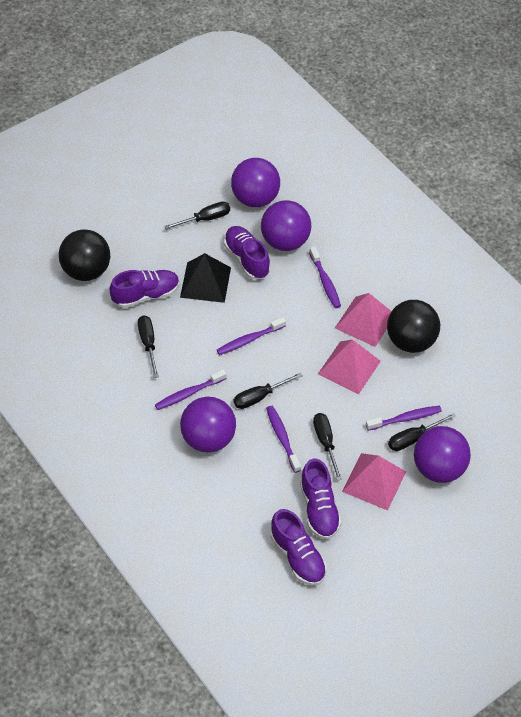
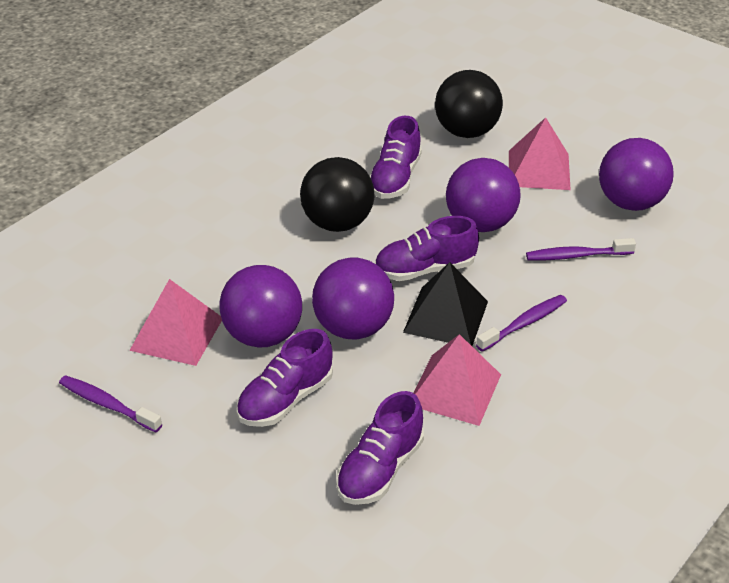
black screwdriver: 5 -> 0
purple toothbrush: 5 -> 3

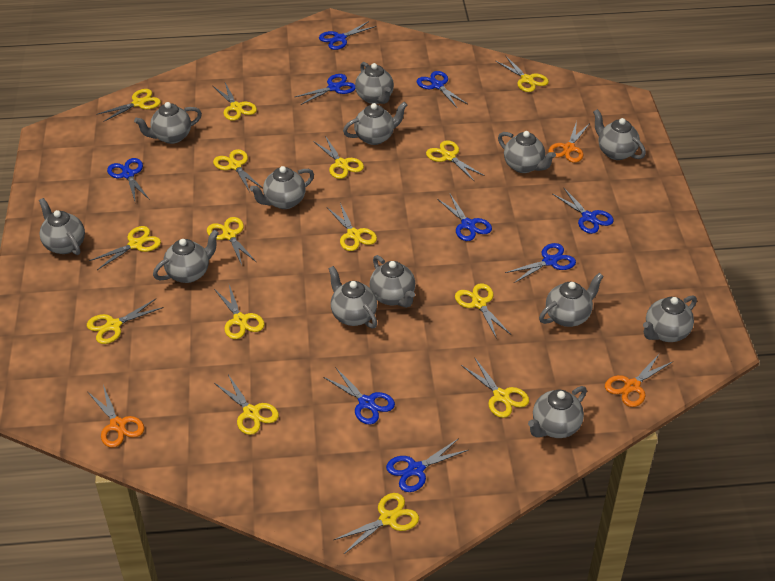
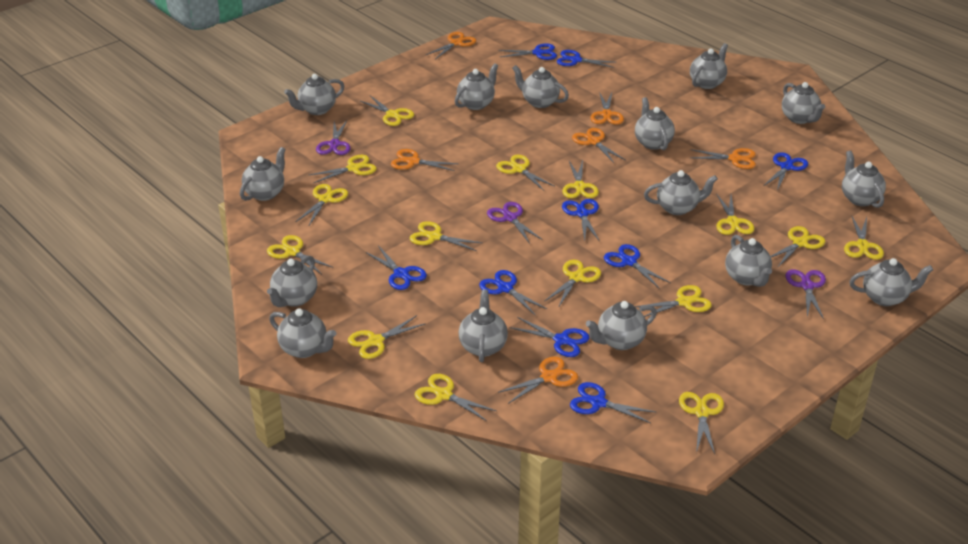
grey teapot: 13 -> 15
orange scissors: 3 -> 6
purple scissors: 0 -> 3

**Try it**: Every line above that contains the word "purple" should be reported.

**Written reply**:
purple toothbrush: 5 -> 3
purple scissors: 0 -> 3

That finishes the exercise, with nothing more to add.